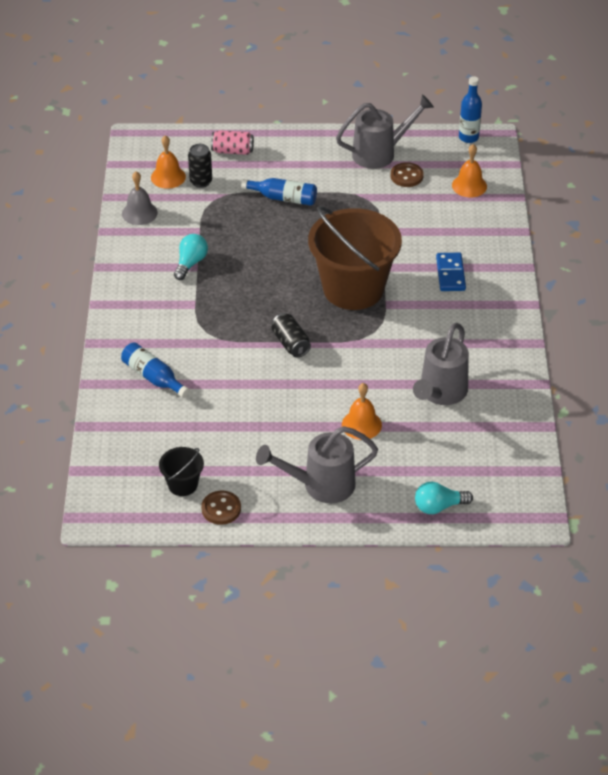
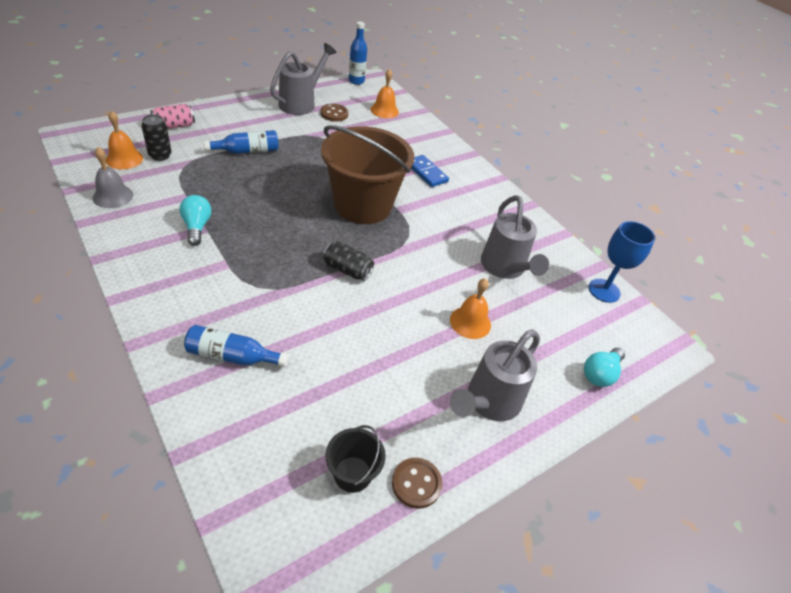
camera: 40 degrees left, 0 degrees up
none -> blue goblet [589,221,655,303]

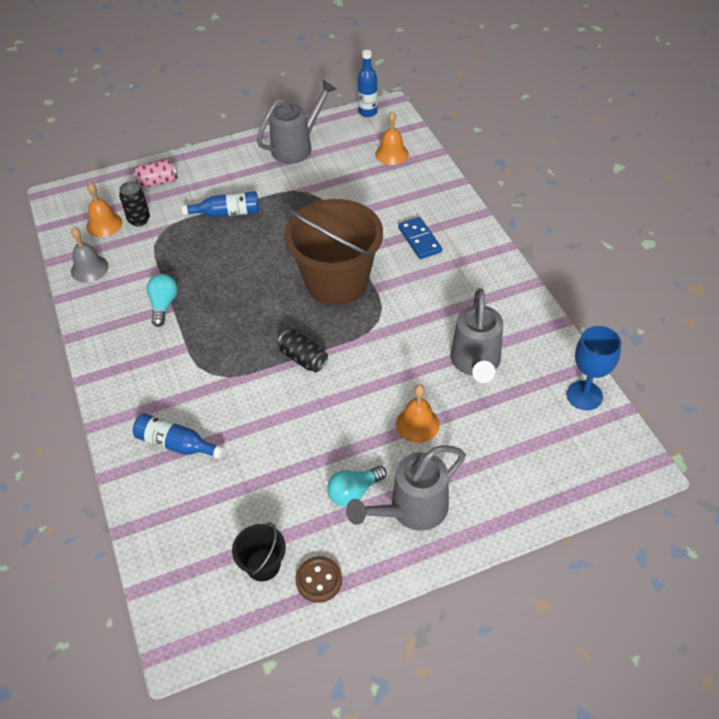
camera: 20 degrees right, 5 degrees up
brown button [321,104,348,122] -> none
turquoise light bulb [584,348,625,387] -> turquoise light bulb moved to [327,465,387,507]

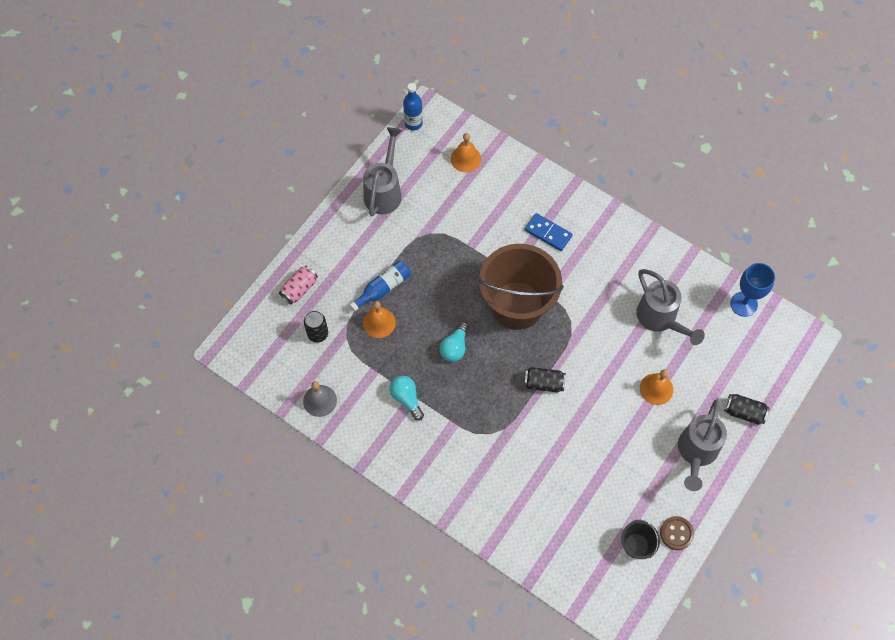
camera: 35 degrees left, 15 degrees up
orange bell [86,183,122,237] -> orange bell moved to [363,301,396,338]
blue bottle [133,413,225,459] -> none
turquoise light bulb [327,465,387,507] -> turquoise light bulb moved to [439,322,469,362]
none -> black can [724,394,769,425]

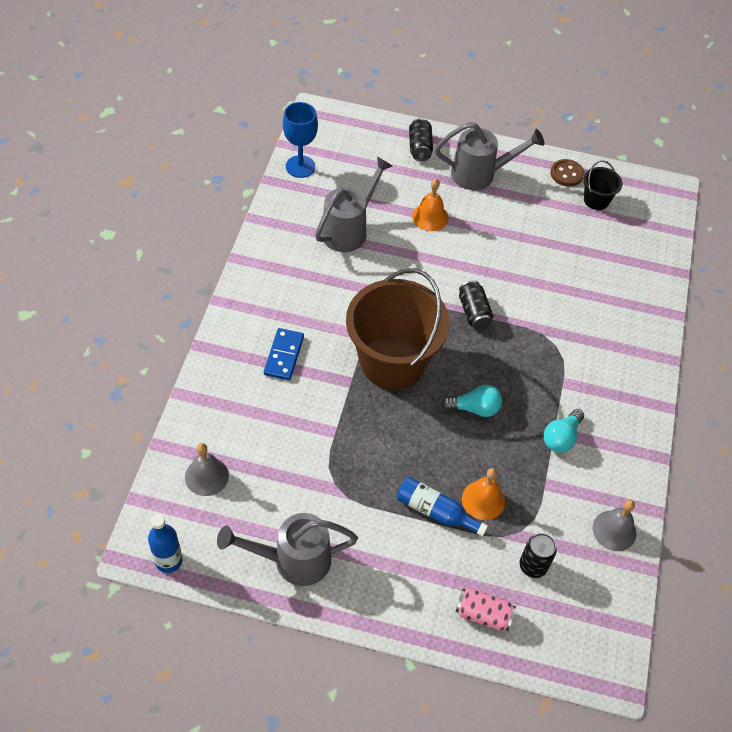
camera: 115 degrees left, 10 degrees down
orange bell [451,133,481,172] -> grey bell [185,443,229,496]

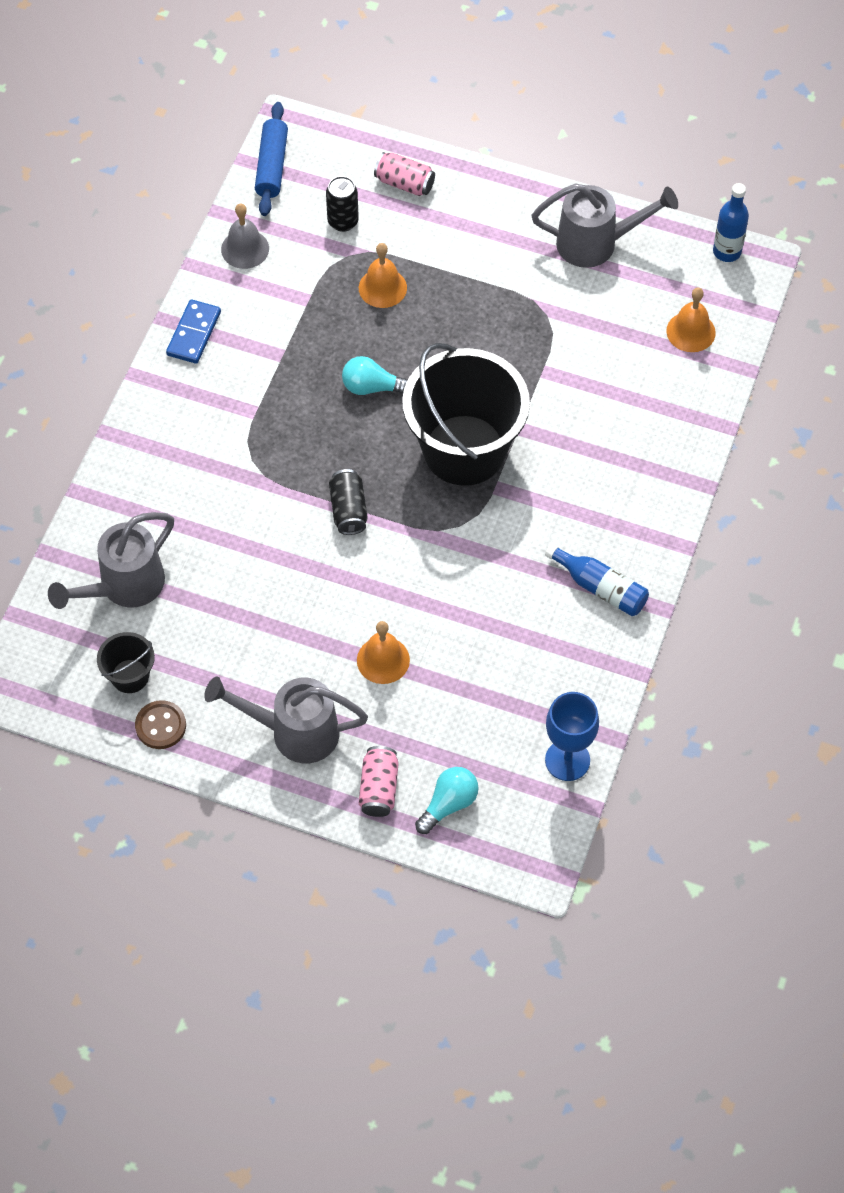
camera: 170 degrees left, 5 degrees up
grey bell [185,443,229,496] -> orange bell [666,288,716,352]
blue domino [264,328,304,380] -> blue domino moved to [166,299,221,364]
grey watering can [315,156,392,252] -> grey watering can moved to [48,512,174,609]
brown bucket [346,268,450,390] -> black bucket [402,343,530,486]
blue bottle [397,477,488,537] -> blue bottle moved to [545,544,649,616]
black can [409,118,433,161] -> pink can [359,746,399,817]
turquoise light bulb [543,409,584,453] -> turquoise light bulb moved to [415,767,479,834]
none -> blue rolling pin [255,102,288,216]

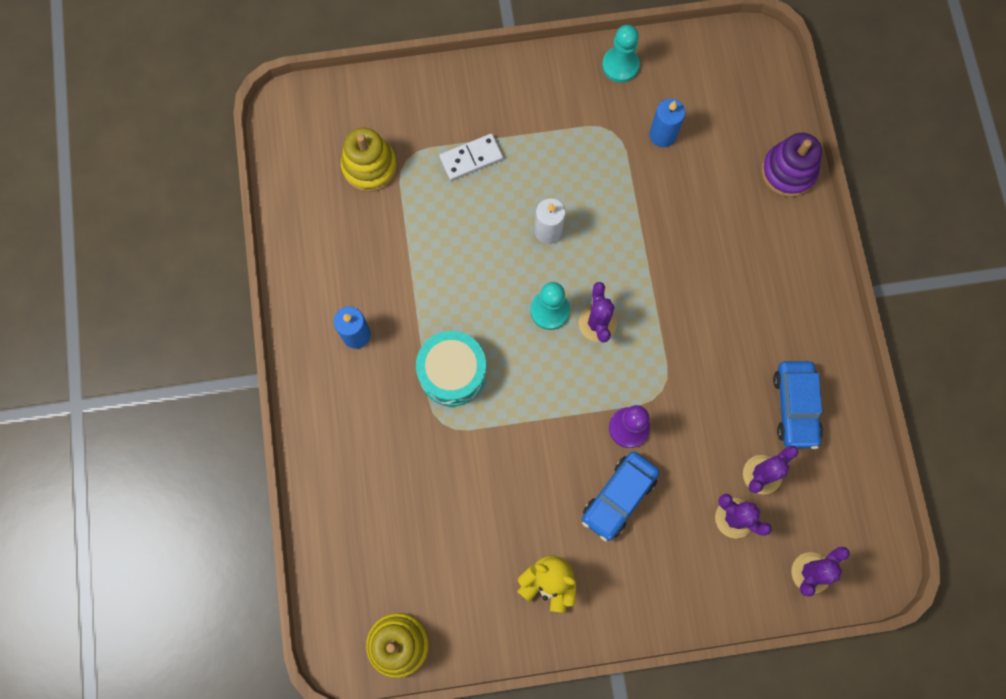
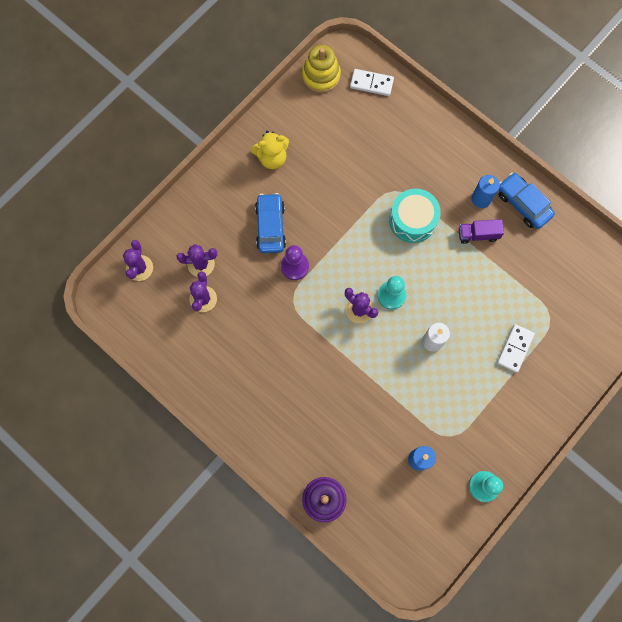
camera: 140 degrees right, 0 degrees up
yellow stacking toy [341,128,397,192] -> none
blue car [773,361,823,449] -> blue car moved to [498,172,555,229]
none -> white domino [350,69,394,96]
none -> purple truck [459,219,504,244]

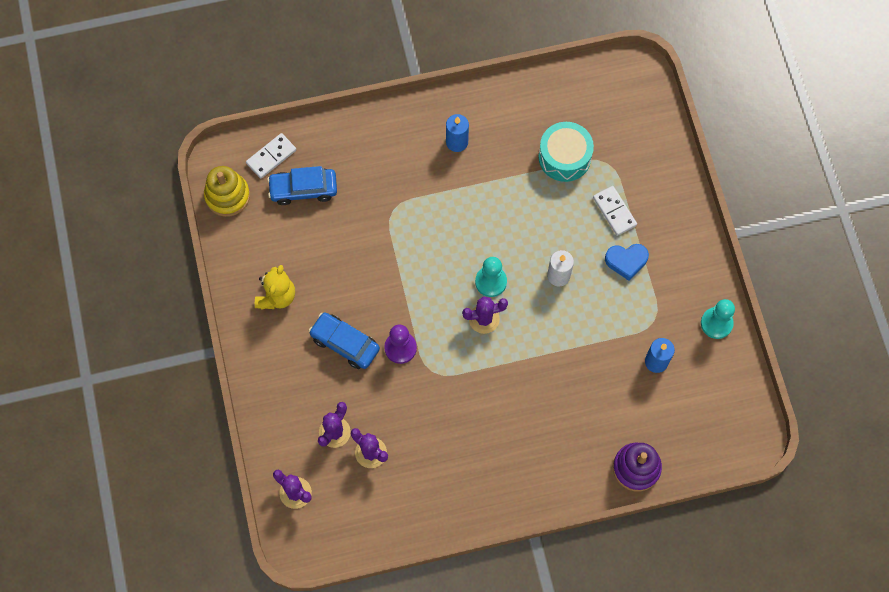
camera: 55 degrees left, 5 degrees down
turquoise drum [389,189,441,243] -> turquoise drum moved to [538,122,594,182]
purple truck [459,219,504,244] -> none
blue car [498,172,555,229] -> blue car moved to [267,166,337,205]
none -> blue heart [605,244,649,281]

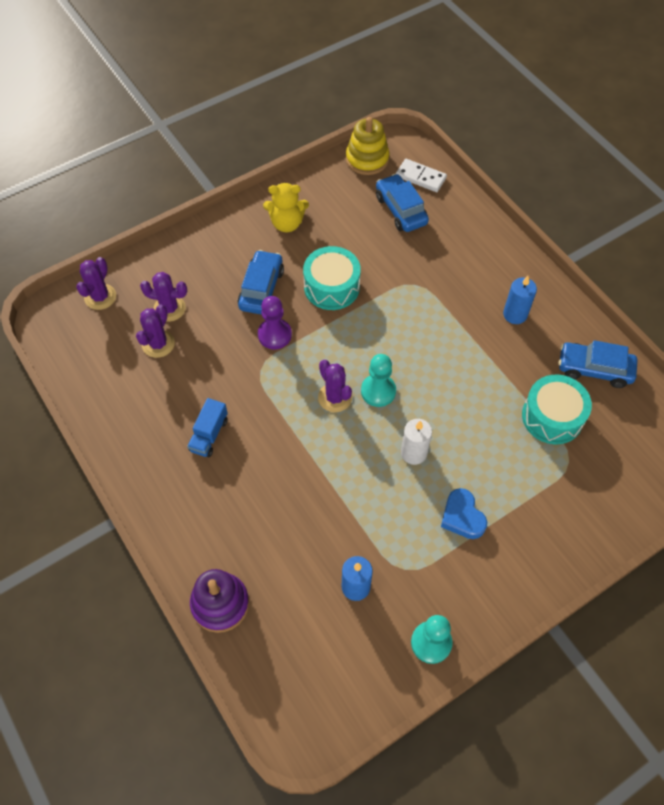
camera: 70 degrees right, 10 degrees down
white domino [593,186,637,236] -> none
none -> blue truck [187,398,228,457]
none -> turquoise drum [303,246,361,310]
none -> blue car [559,340,638,388]

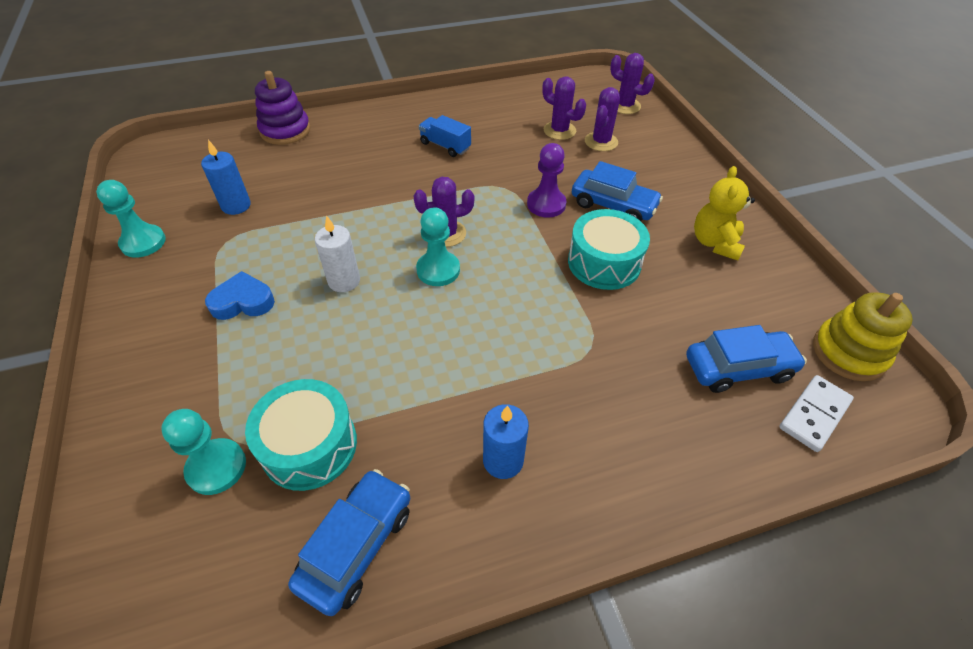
camera: 105 degrees right, 10 degrees down
none -> turquoise pawn [161,409,246,495]

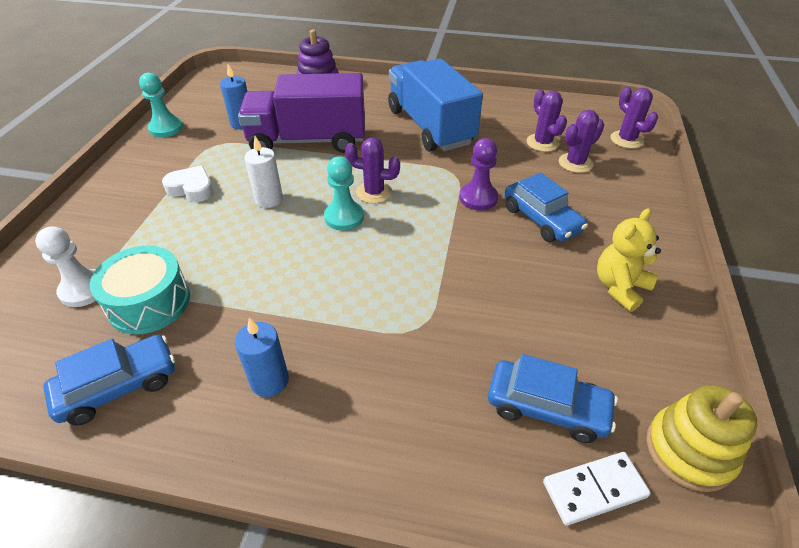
camera: 30 degrees right, 5 degrees down
turquoise pawn [161,409,246,495] -> white pawn [35,226,96,307]
blue heart [205,271,275,320] -> white heart [162,166,214,202]
blue truck [419,115,471,157] -> blue truck [388,58,483,152], size x2.36
turquoise drum [568,209,650,290] -> none
none -> purple truck [238,73,365,153]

*Your instructions:* Your task is to repeat exactly the lines from the beginning of the data to the line that contains "brown bucket [346,268,450,390]", both ends included, leaving out pictures.

*Answer area:*
camera: 40 degrees left, 0 degrees up
none -> blue goblet [589,221,655,303]

camera: 20 degrees right, 5 degrees up
brown button [321,104,348,122] -> none
turquoise light bulb [584,348,625,387] -> turquoise light bulb moved to [327,465,387,507]

camera: 35 degrees left, 15 degrees up
orange bell [86,183,122,237] -> orange bell moved to [363,301,396,338]
blue bottle [133,413,225,459] -> none
turquoise light bulb [327,465,387,507] -> turquoise light bulb moved to [439,322,469,362]
none -> black can [724,394,769,425]

camera: 115 degrees left, 10 degrees down
orange bell [451,133,481,172] -> grey bell [185,443,229,496]

camera: 170 degrees left, 5 degrees up
grey bell [185,443,229,496] -> orange bell [666,288,716,352]
blue domino [264,328,304,380] -> blue domino moved to [166,299,221,364]
grey watering can [315,156,392,252] -> grey watering can moved to [48,512,174,609]
brown bucket [346,268,450,390] -> black bucket [402,343,530,486]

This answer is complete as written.